___ Provided material

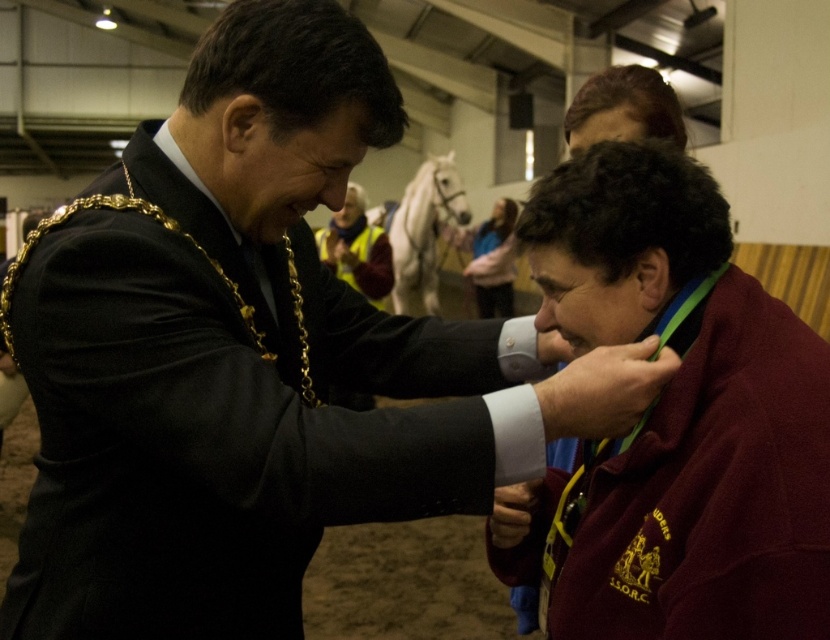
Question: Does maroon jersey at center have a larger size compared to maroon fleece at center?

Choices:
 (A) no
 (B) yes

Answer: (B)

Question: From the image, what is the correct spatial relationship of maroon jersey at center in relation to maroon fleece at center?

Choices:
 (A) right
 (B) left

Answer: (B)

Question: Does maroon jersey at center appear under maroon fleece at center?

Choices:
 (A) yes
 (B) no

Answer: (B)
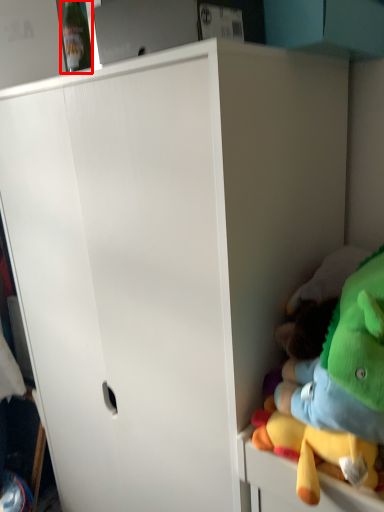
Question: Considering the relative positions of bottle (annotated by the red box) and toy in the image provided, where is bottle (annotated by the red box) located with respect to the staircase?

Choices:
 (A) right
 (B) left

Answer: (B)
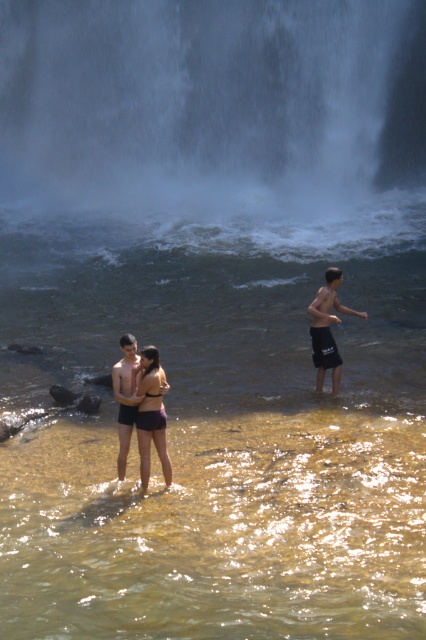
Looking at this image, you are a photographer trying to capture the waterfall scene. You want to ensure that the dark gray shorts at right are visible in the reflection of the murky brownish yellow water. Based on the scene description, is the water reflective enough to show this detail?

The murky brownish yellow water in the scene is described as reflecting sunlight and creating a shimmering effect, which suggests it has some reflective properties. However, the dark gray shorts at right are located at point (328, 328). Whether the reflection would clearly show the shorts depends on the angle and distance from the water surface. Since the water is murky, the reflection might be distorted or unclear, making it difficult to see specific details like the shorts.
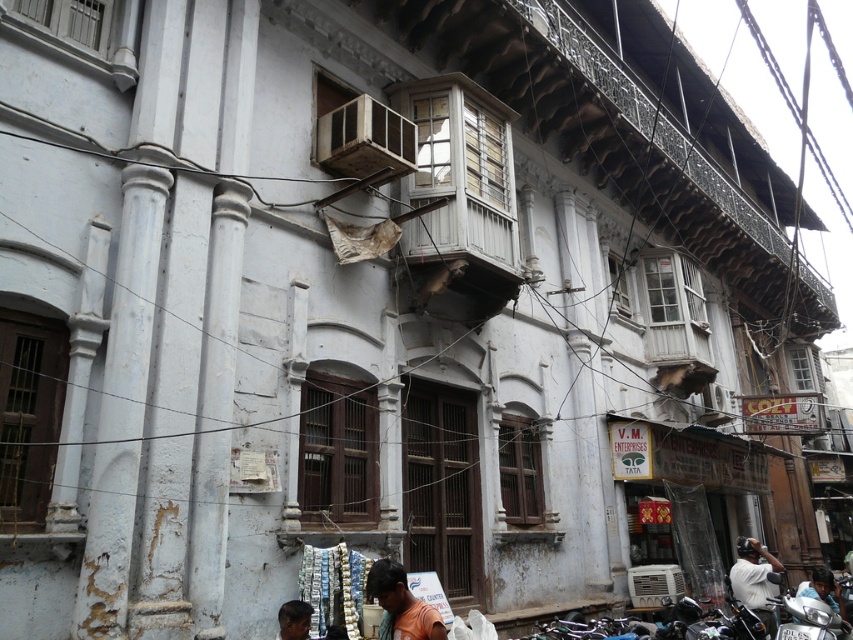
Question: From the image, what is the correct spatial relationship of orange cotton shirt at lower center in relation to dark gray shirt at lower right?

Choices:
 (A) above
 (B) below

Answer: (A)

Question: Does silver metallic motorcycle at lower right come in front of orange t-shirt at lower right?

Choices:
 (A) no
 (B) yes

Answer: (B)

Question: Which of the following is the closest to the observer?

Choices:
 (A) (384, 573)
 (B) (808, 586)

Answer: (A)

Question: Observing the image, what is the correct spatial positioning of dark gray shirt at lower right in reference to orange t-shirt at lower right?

______

● Exercise directions
Return all the items above word for word, leaving out the pictures.

● Solution to this problem
Question: Does maroon jersey at center have a larger size compared to maroon fleece at center?

Choices:
 (A) no
 (B) yes

Answer: (B)

Question: From the image, what is the correct spatial relationship of maroon jersey at center in relation to maroon fleece at center?

Choices:
 (A) right
 (B) left

Answer: (B)

Question: Does maroon jersey at center appear under maroon fleece at center?

Choices:
 (A) yes
 (B) no

Answer: (B)
Question: Considering the relative positions of bottle (annotated by the red box) and toy in the image provided, where is bottle (annotated by the red box) located with respect to the staircase?

Choices:
 (A) right
 (B) left

Answer: (B)
Looking at this image, you are a photographer trying to capture the waterfall scene. You want to ensure that the dark gray shorts at right are visible in the reflection of the murky brownish yellow water. Based on the scene description, is the water reflective enough to show this detail?

The murky brownish yellow water in the scene is described as reflecting sunlight and creating a shimmering effect, which suggests it has some reflective properties. However, the dark gray shorts at right are located at point (328, 328). Whether the reflection would clearly show the shorts depends on the angle and distance from the water surface. Since the water is murky, the reflection might be distorted or unclear, making it difficult to see specific details like the shorts.
Question: From the image, what is the correct spatial relationship of orange cotton shirt at lower center in relation to dark gray shirt at lower right?

Choices:
 (A) above
 (B) below

Answer: (A)

Question: Does silver metallic motorcycle at lower right come in front of orange t-shirt at lower right?

Choices:
 (A) no
 (B) yes

Answer: (B)

Question: Which of the following is the closest to the observer?

Choices:
 (A) (384, 573)
 (B) (808, 586)

Answer: (A)

Question: Observing the image, what is the correct spatial positioning of dark gray shirt at lower right in reference to orange t-shirt at lower right?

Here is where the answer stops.